> _REQUIRED WORK_:
From the data below, return the exact lines starting at the line containing "camera: 55 degrees left, 5 degrees down" and ending at the line containing "none -> grey nut [436,250,542,330]", both included, and nothing else.
Start of INPUT DATA
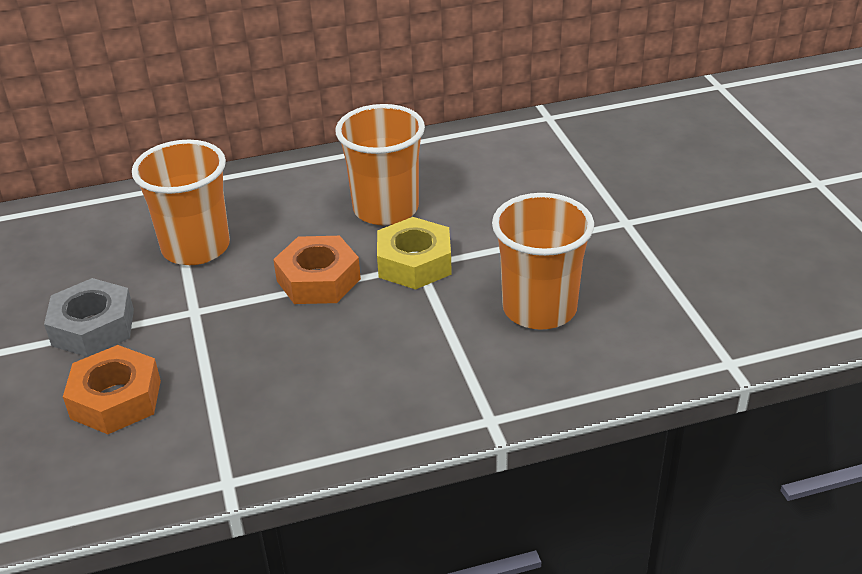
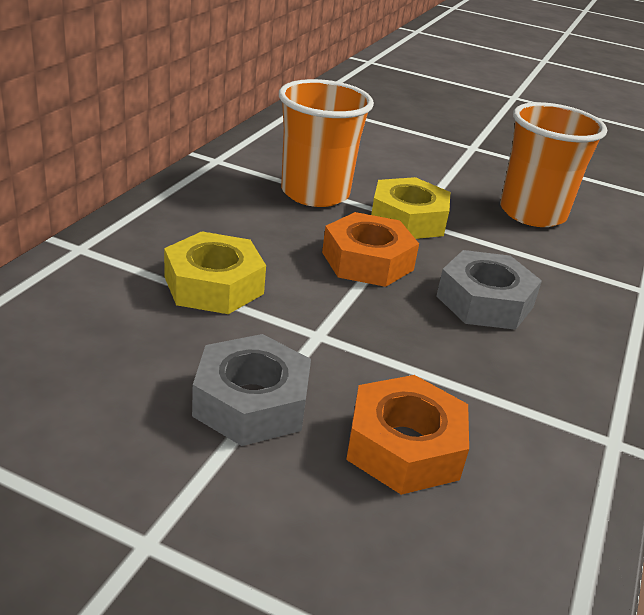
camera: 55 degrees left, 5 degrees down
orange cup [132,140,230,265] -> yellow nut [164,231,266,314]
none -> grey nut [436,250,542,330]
End of INPUT DATA
Start of INPUT DATA
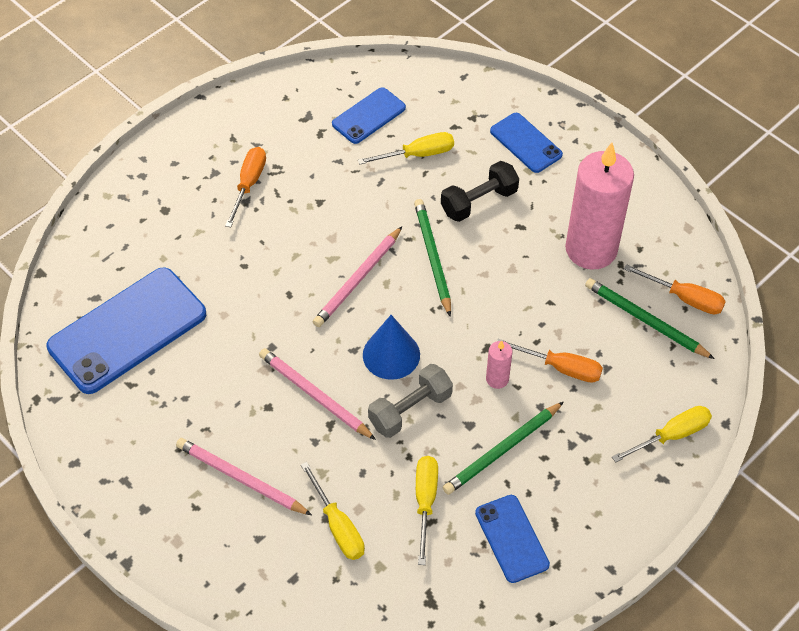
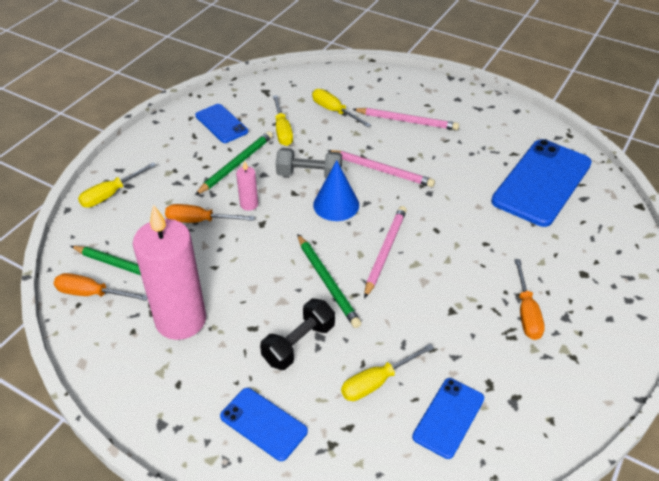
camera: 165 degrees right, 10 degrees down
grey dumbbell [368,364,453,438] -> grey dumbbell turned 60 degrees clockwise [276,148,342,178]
End of INPUT DATA
> _RESPONSE BOX_:
camera: 55 degrees left, 5 degrees down
orange cup [132,140,230,265] -> yellow nut [164,231,266,314]
none -> grey nut [436,250,542,330]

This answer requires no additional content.